→ **Required action**: Exact copies of all entries are expected.

→ **Data excerpts**:

━━━━━━

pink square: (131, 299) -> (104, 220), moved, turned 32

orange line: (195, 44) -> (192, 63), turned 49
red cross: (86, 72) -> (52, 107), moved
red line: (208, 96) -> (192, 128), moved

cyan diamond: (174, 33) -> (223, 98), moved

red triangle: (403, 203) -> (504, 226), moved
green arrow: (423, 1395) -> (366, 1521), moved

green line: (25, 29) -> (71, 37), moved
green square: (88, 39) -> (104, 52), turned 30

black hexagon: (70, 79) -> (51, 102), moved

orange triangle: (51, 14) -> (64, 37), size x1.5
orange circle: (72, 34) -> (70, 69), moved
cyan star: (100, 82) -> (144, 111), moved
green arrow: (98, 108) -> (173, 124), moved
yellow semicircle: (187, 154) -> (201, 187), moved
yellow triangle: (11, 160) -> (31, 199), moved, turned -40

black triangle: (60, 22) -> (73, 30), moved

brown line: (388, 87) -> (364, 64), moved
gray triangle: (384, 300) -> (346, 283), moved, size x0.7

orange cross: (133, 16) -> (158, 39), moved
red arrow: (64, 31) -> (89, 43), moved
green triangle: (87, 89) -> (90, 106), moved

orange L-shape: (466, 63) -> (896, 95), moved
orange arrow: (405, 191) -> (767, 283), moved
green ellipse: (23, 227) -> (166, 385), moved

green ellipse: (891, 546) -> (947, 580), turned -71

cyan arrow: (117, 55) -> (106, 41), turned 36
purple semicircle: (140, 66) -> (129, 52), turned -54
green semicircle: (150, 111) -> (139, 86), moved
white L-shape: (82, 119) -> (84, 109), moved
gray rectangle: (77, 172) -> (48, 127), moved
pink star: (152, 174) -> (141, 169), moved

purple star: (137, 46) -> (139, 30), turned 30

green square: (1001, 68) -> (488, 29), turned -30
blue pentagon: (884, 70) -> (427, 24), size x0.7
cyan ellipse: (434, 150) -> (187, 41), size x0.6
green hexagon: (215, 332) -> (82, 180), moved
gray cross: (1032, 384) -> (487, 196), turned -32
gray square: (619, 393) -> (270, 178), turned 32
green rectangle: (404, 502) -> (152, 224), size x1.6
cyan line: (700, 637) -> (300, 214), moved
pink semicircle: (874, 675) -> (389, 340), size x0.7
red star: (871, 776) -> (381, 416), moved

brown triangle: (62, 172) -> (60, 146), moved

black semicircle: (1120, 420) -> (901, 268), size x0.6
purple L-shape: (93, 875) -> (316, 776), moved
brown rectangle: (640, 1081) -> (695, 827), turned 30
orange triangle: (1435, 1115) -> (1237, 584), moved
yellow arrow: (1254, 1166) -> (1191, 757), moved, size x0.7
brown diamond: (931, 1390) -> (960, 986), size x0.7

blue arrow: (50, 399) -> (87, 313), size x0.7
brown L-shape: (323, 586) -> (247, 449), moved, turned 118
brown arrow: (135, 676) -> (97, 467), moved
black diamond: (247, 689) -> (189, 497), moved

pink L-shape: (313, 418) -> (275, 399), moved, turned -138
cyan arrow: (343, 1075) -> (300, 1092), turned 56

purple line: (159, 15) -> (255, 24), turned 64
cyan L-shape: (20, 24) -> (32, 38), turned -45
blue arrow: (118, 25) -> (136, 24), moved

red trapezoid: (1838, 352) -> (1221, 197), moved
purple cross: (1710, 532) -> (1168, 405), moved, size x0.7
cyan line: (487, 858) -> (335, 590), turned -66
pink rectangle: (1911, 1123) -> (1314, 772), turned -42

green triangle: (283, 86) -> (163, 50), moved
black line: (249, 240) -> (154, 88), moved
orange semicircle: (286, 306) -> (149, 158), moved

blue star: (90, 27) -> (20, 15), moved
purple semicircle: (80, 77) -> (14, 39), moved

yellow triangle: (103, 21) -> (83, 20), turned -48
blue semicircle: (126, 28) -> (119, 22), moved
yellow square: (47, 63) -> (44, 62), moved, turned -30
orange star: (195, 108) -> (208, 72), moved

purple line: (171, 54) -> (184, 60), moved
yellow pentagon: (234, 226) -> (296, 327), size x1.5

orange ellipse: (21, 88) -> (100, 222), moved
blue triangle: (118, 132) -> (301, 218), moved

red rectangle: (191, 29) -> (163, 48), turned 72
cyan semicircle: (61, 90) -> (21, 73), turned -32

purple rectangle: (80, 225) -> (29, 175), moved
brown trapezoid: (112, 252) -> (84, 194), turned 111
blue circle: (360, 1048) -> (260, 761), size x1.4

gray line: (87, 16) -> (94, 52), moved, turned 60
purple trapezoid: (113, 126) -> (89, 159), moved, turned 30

━━━━━━

→ **Reply**:
pink square: (131, 299) -> (104, 220), moved, turned 32

orange line: (195, 44) -> (192, 63), turned 49
red cross: (86, 72) -> (52, 107), moved
red line: (208, 96) -> (192, 128), moved

cyan diamond: (174, 33) -> (223, 98), moved

red triangle: (403, 203) -> (504, 226), moved
green arrow: (423, 1395) -> (366, 1521), moved

green line: (25, 29) -> (71, 37), moved
green square: (88, 39) -> (104, 52), turned 30

black hexagon: (70, 79) -> (51, 102), moved

orange triangle: (51, 14) -> (64, 37), size x1.5
orange circle: (72, 34) -> (70, 69), moved
cyan star: (100, 82) -> (144, 111), moved
green arrow: (98, 108) -> (173, 124), moved
yellow semicircle: (187, 154) -> (201, 187), moved
yellow triangle: (11, 160) -> (31, 199), moved, turned -40

black triangle: (60, 22) -> (73, 30), moved

brown line: (388, 87) -> (364, 64), moved
gray triangle: (384, 300) -> (346, 283), moved, size x0.7

orange cross: (133, 16) -> (158, 39), moved
red arrow: (64, 31) -> (89, 43), moved
green triangle: (87, 89) -> (90, 106), moved

orange L-shape: (466, 63) -> (896, 95), moved
orange arrow: (405, 191) -> (767, 283), moved
green ellipse: (23, 227) -> (166, 385), moved

green ellipse: (891, 546) -> (947, 580), turned -71

cyan arrow: (117, 55) -> (106, 41), turned 36
purple semicircle: (140, 66) -> (129, 52), turned -54
green semicircle: (150, 111) -> (139, 86), moved
white L-shape: (82, 119) -> (84, 109), moved
gray rectangle: (77, 172) -> (48, 127), moved
pink star: (152, 174) -> (141, 169), moved

purple star: (137, 46) -> (139, 30), turned 30

green square: (1001, 68) -> (488, 29), turned -30
blue pentagon: (884, 70) -> (427, 24), size x0.7
cyan ellipse: (434, 150) -> (187, 41), size x0.6
green hexagon: (215, 332) -> (82, 180), moved
gray cross: (1032, 384) -> (487, 196), turned -32
gray square: (619, 393) -> (270, 178), turned 32
green rectangle: (404, 502) -> (152, 224), size x1.6
cyan line: (700, 637) -> (300, 214), moved
pink semicircle: (874, 675) -> (389, 340), size x0.7
red star: (871, 776) -> (381, 416), moved

brown triangle: (62, 172) -> (60, 146), moved

black semicircle: (1120, 420) -> (901, 268), size x0.6
purple L-shape: (93, 875) -> (316, 776), moved
brown rectangle: (640, 1081) -> (695, 827), turned 30
orange triangle: (1435, 1115) -> (1237, 584), moved
yellow arrow: (1254, 1166) -> (1191, 757), moved, size x0.7
brown diamond: (931, 1390) -> (960, 986), size x0.7

blue arrow: (50, 399) -> (87, 313), size x0.7
brown L-shape: (323, 586) -> (247, 449), moved, turned 118
brown arrow: (135, 676) -> (97, 467), moved
black diamond: (247, 689) -> (189, 497), moved

pink L-shape: (313, 418) -> (275, 399), moved, turned -138
cyan arrow: (343, 1075) -> (300, 1092), turned 56

purple line: (159, 15) -> (255, 24), turned 64
cyan L-shape: (20, 24) -> (32, 38), turned -45
blue arrow: (118, 25) -> (136, 24), moved

red trapezoid: (1838, 352) -> (1221, 197), moved
purple cross: (1710, 532) -> (1168, 405), moved, size x0.7
cyan line: (487, 858) -> (335, 590), turned -66
pink rectangle: (1911, 1123) -> (1314, 772), turned -42

green triangle: (283, 86) -> (163, 50), moved
black line: (249, 240) -> (154, 88), moved
orange semicircle: (286, 306) -> (149, 158), moved

blue star: (90, 27) -> (20, 15), moved
purple semicircle: (80, 77) -> (14, 39), moved

yellow triangle: (103, 21) -> (83, 20), turned -48
blue semicircle: (126, 28) -> (119, 22), moved
yellow square: (47, 63) -> (44, 62), moved, turned -30
orange star: (195, 108) -> (208, 72), moved

purple line: (171, 54) -> (184, 60), moved
yellow pentagon: (234, 226) -> (296, 327), size x1.5

orange ellipse: (21, 88) -> (100, 222), moved
blue triangle: (118, 132) -> (301, 218), moved

red rectangle: (191, 29) -> (163, 48), turned 72
cyan semicircle: (61, 90) -> (21, 73), turned -32

purple rectangle: (80, 225) -> (29, 175), moved
brown trapezoid: (112, 252) -> (84, 194), turned 111
blue circle: (360, 1048) -> (260, 761), size x1.4

gray line: (87, 16) -> (94, 52), moved, turned 60
purple trapezoid: (113, 126) -> (89, 159), moved, turned 30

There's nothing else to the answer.